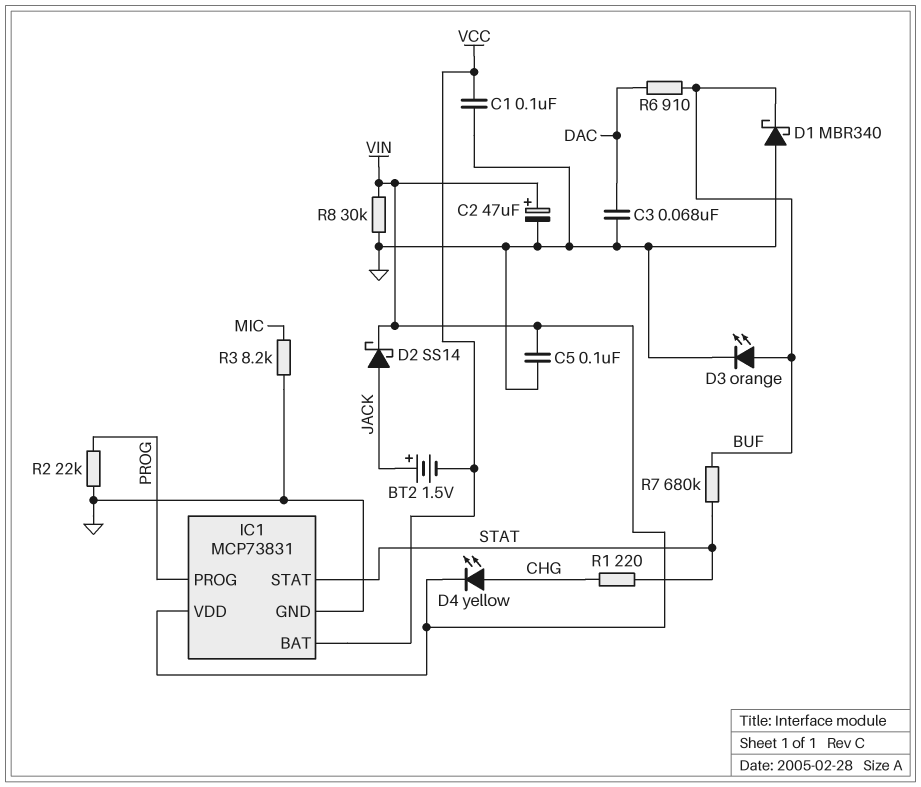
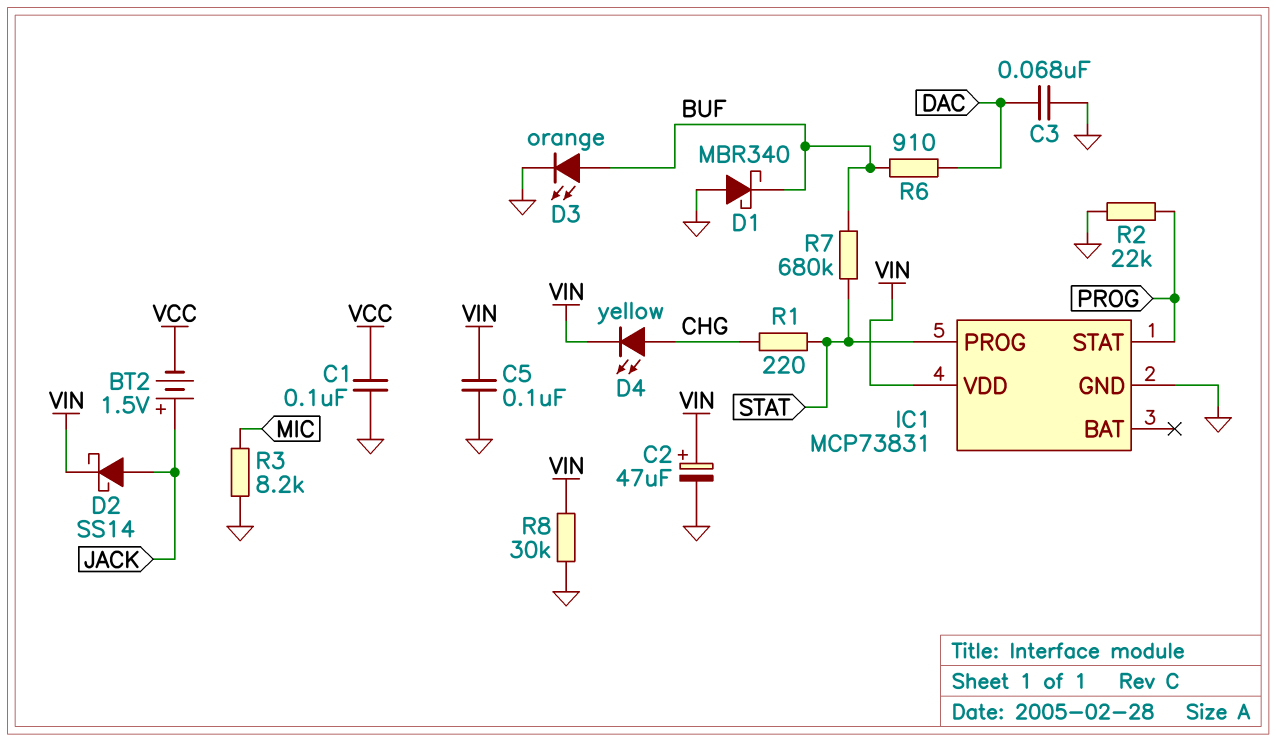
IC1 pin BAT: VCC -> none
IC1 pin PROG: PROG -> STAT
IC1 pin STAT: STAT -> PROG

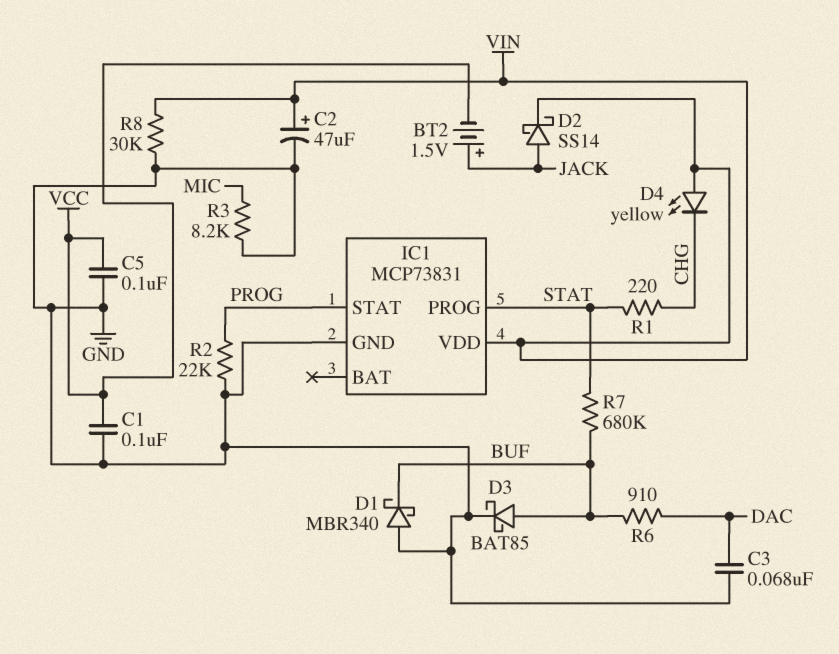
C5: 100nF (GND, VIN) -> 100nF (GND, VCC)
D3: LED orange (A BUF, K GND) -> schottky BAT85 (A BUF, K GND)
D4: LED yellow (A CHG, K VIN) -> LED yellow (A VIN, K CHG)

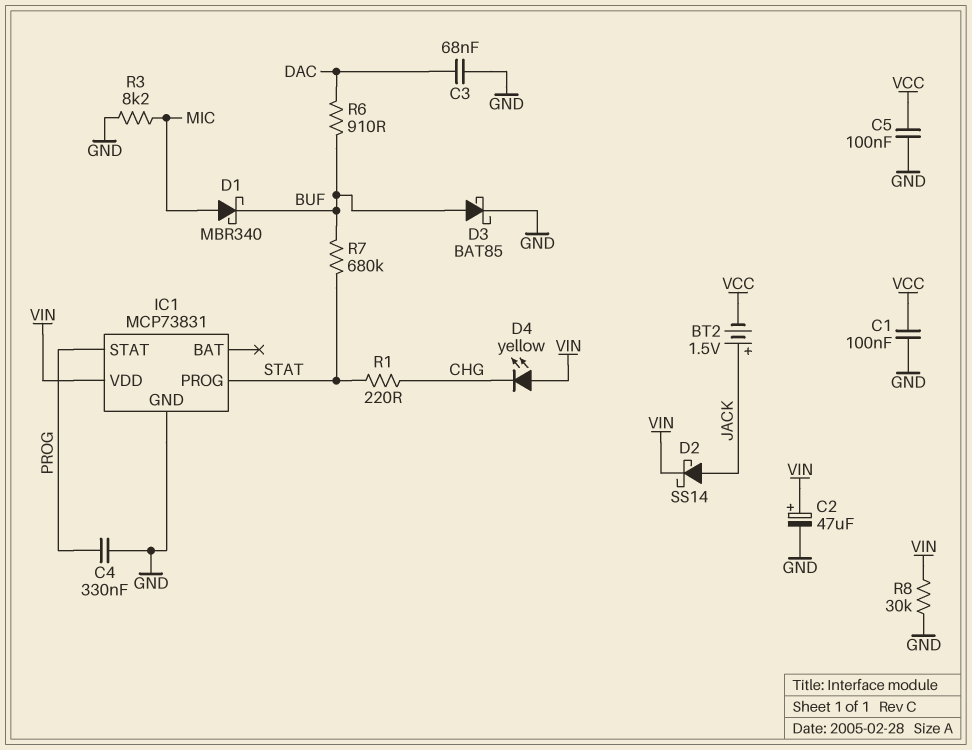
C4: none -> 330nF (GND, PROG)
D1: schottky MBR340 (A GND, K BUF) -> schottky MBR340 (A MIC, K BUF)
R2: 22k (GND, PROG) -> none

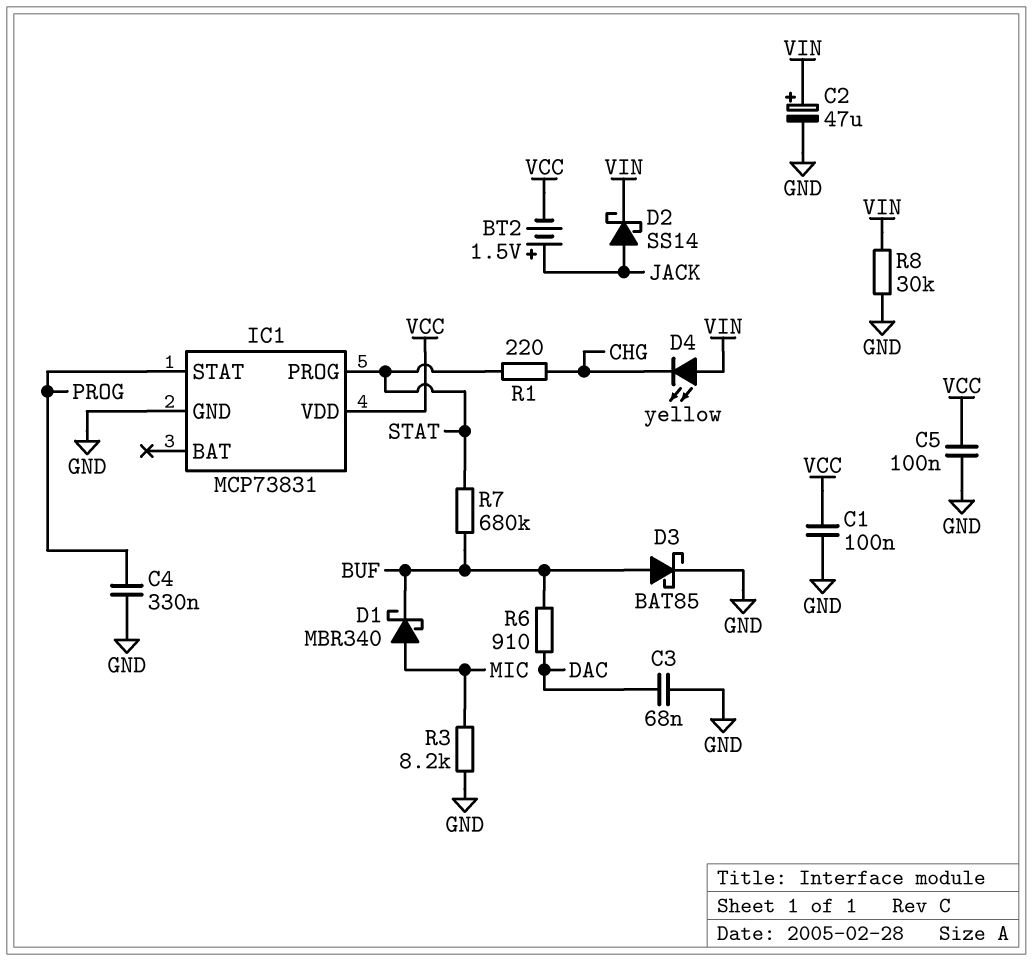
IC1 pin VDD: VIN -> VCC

==

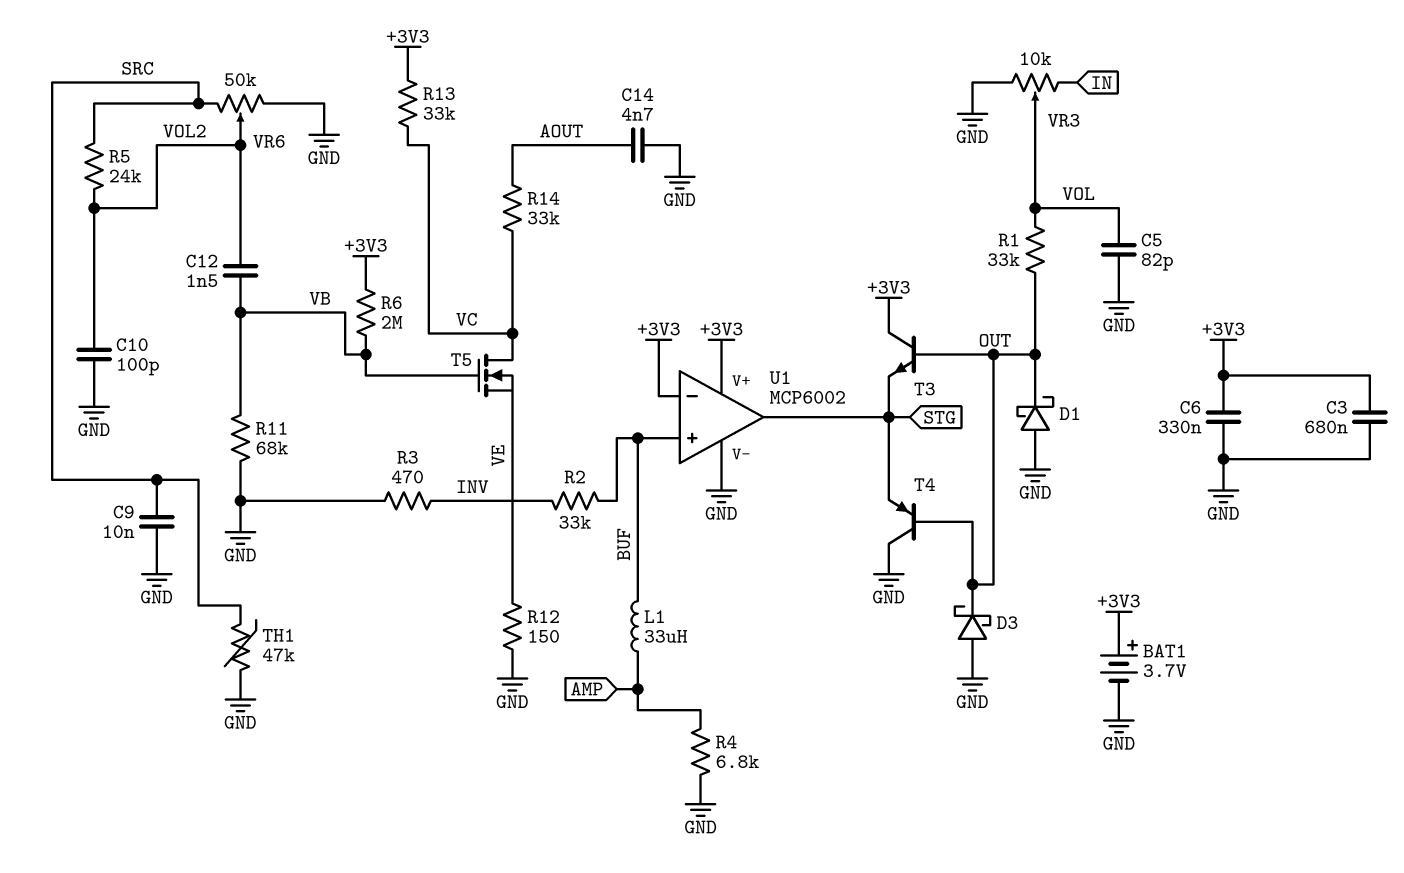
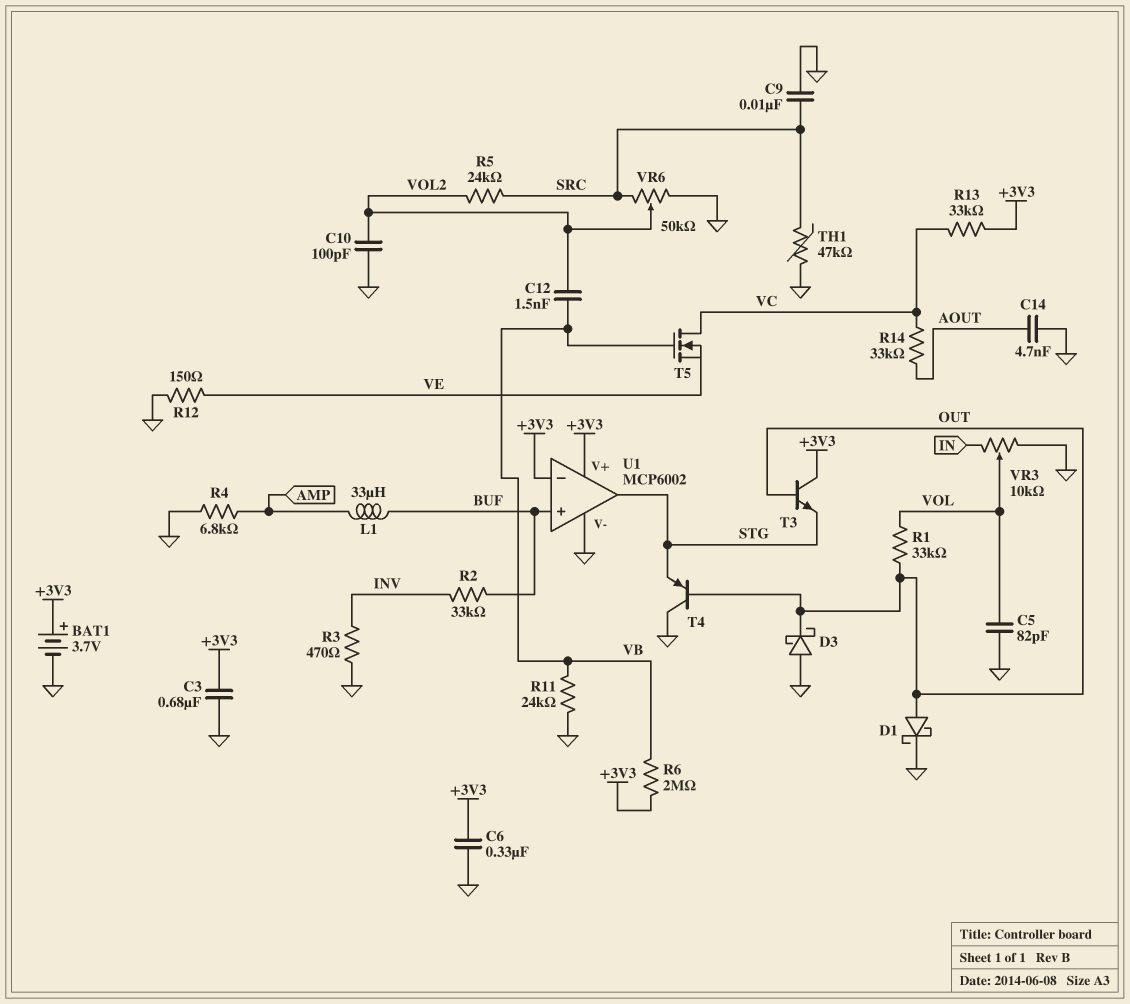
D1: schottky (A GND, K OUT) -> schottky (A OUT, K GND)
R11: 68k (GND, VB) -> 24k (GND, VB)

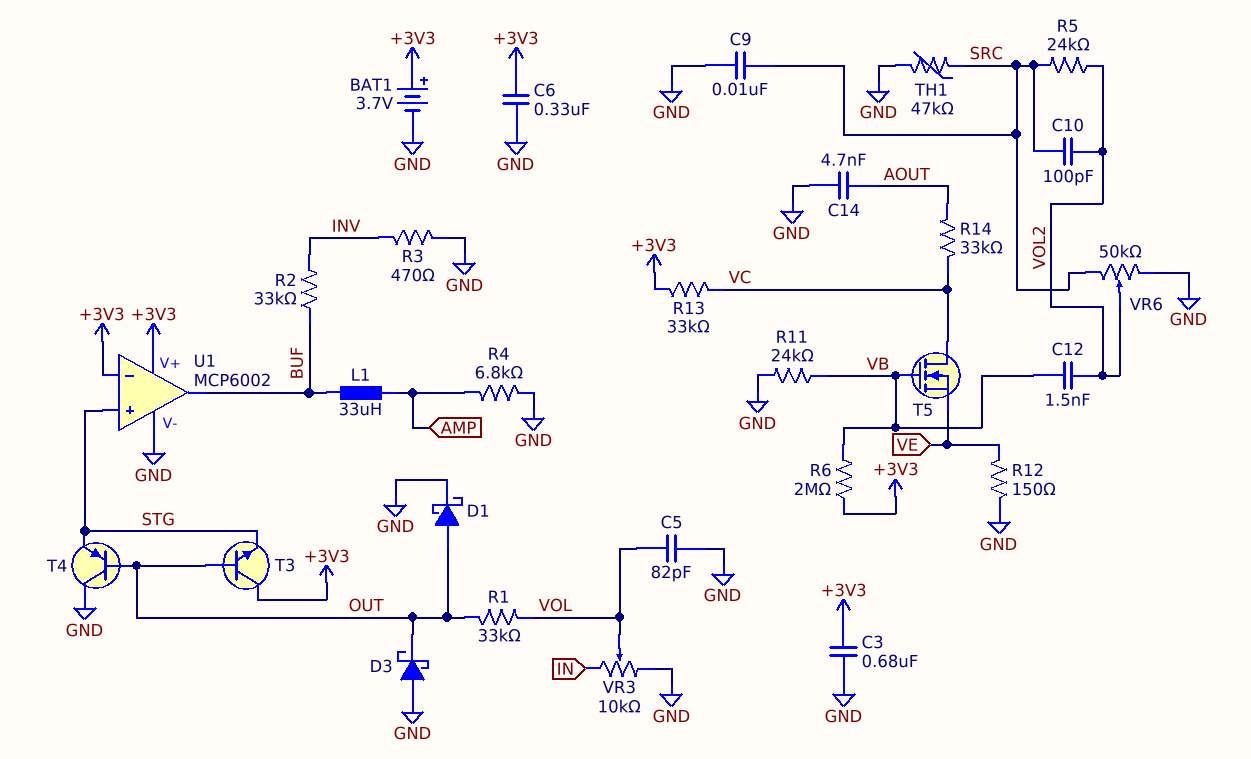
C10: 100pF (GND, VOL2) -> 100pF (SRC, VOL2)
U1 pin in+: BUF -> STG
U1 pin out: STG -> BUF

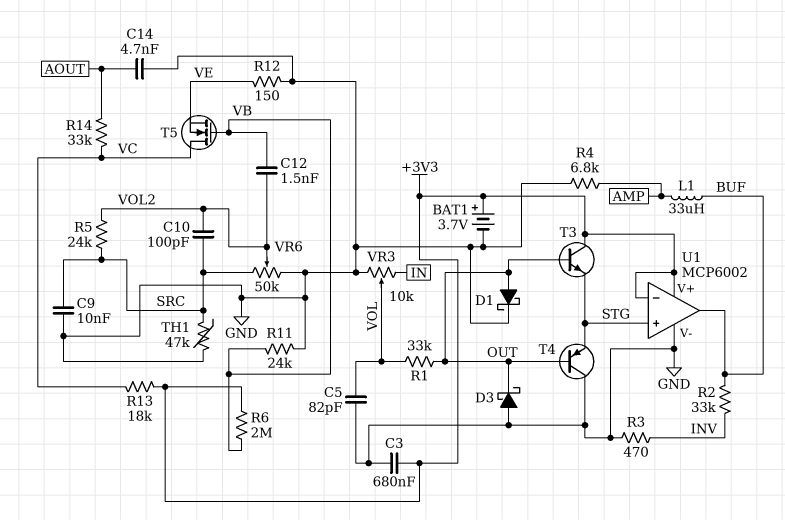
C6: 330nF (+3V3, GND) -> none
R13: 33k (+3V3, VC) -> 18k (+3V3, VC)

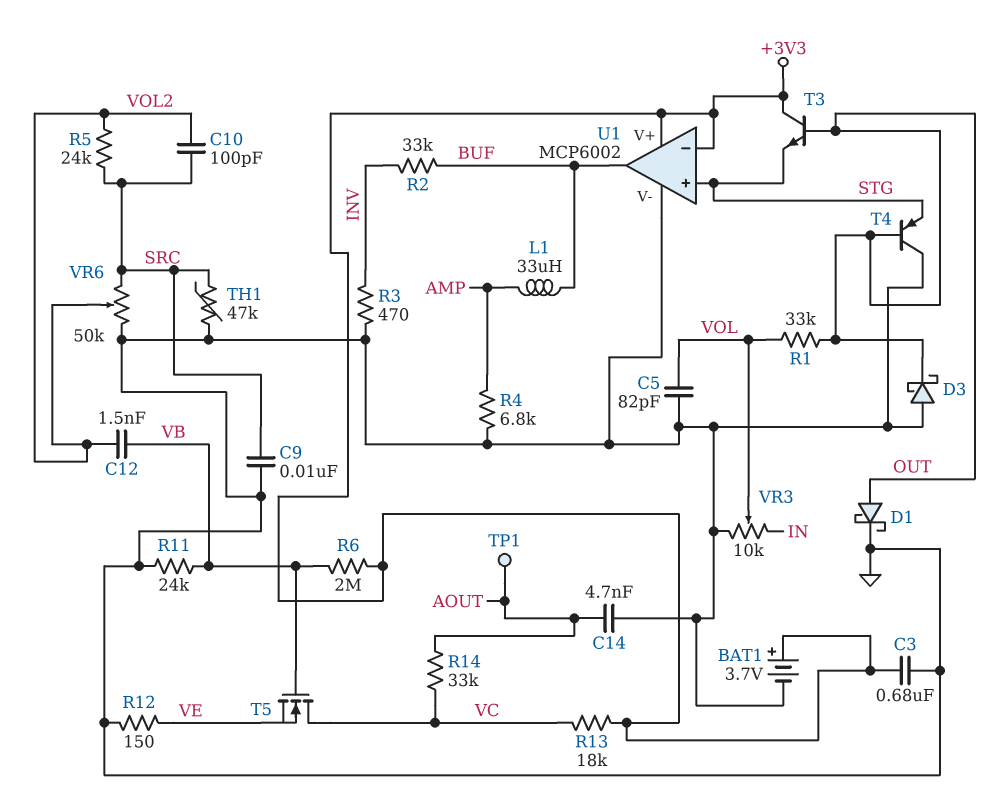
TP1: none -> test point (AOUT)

WHAT THIS TASK INVOLVES: From the material above, output only the span of lines that starts at the one containing "D4: LED yellow" and finishes at the one containing "IC1 pin VDD: VIN -> VCC", word for word and free of pictures.

WRITTEN RESPONSE:
D4: LED yellow (A CHG, K VIN) -> LED yellow (A VIN, K CHG)

C4: none -> 330nF (GND, PROG)
D1: schottky MBR340 (A GND, K BUF) -> schottky MBR340 (A MIC, K BUF)
R2: 22k (GND, PROG) -> none

IC1 pin VDD: VIN -> VCC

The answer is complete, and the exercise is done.